## ASSIGNMENT
Could you retype the records word for word but without any pictures?

● ● ●

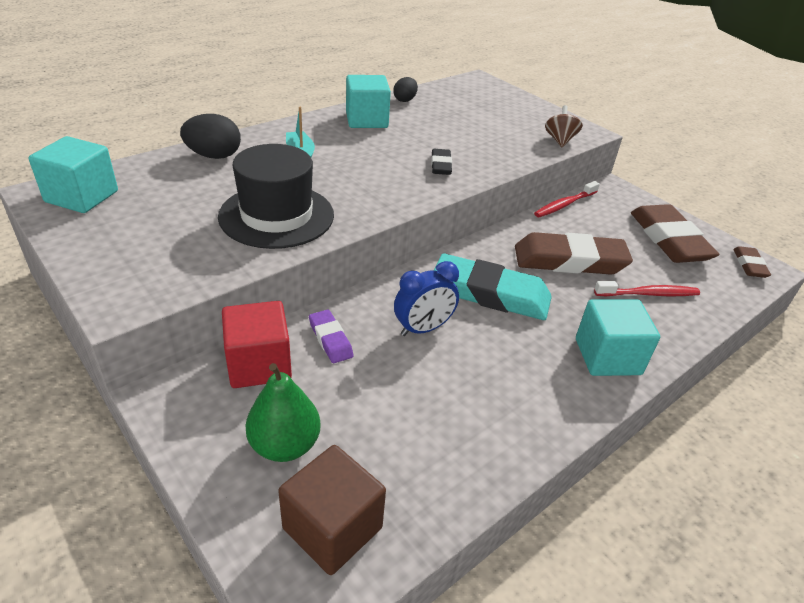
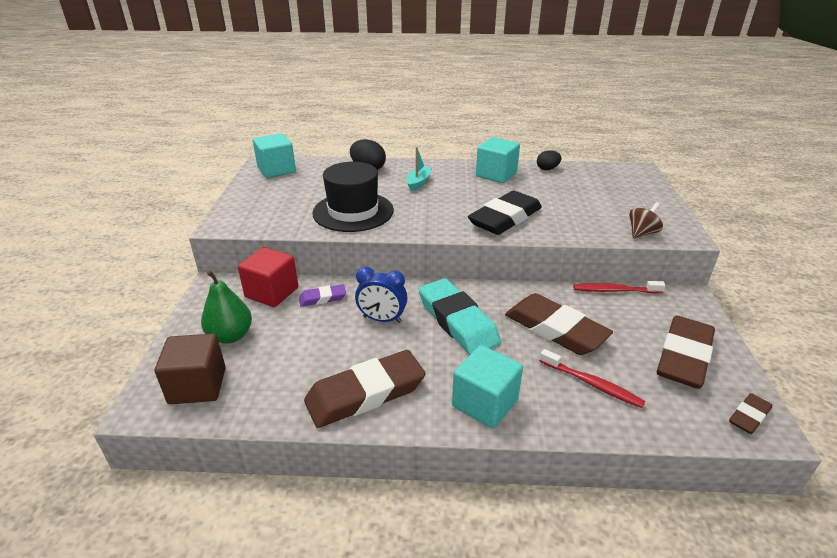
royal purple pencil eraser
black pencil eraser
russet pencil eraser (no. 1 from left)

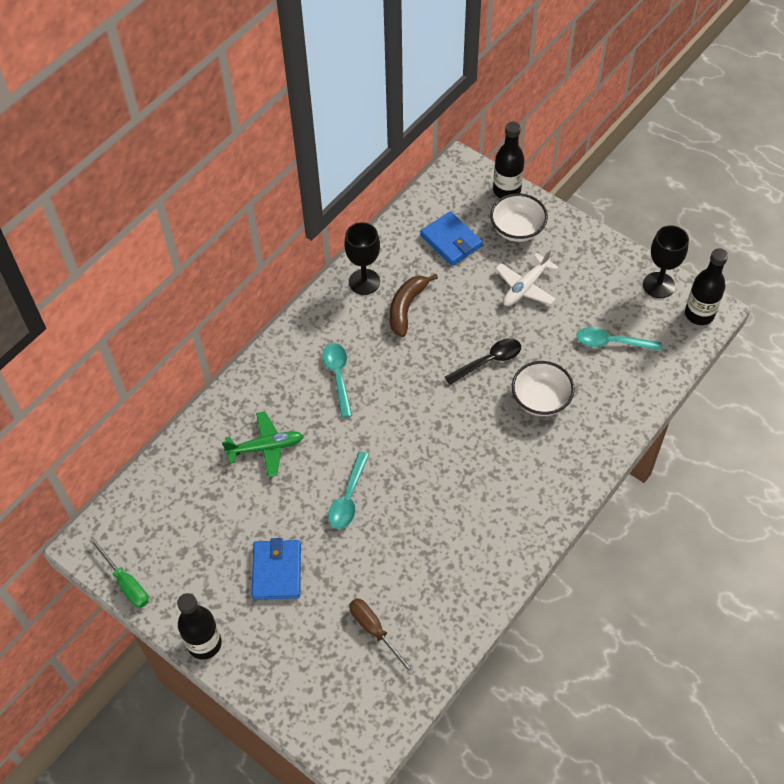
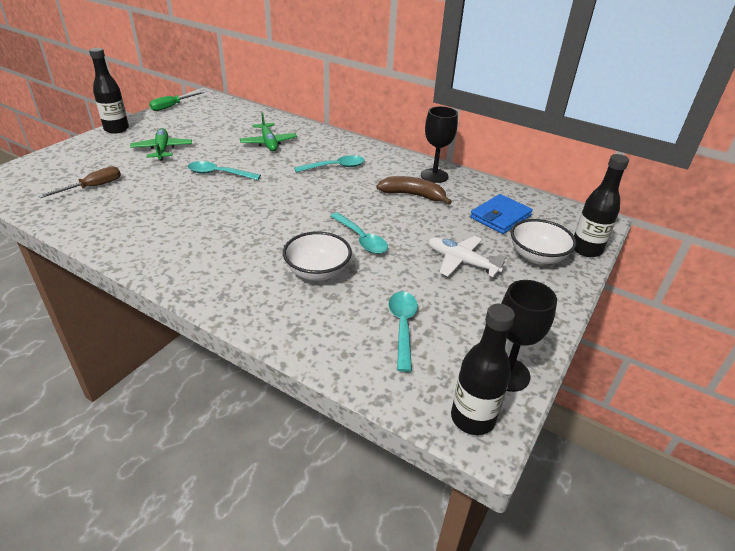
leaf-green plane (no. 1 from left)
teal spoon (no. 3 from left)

● ● ●

## EXERCISE RESPONSE
royal purple pencil eraser
black pencil eraser
russet pencil eraser (no. 1 from left)

leaf-green plane (no. 1 from left)
teal spoon (no. 3 from left)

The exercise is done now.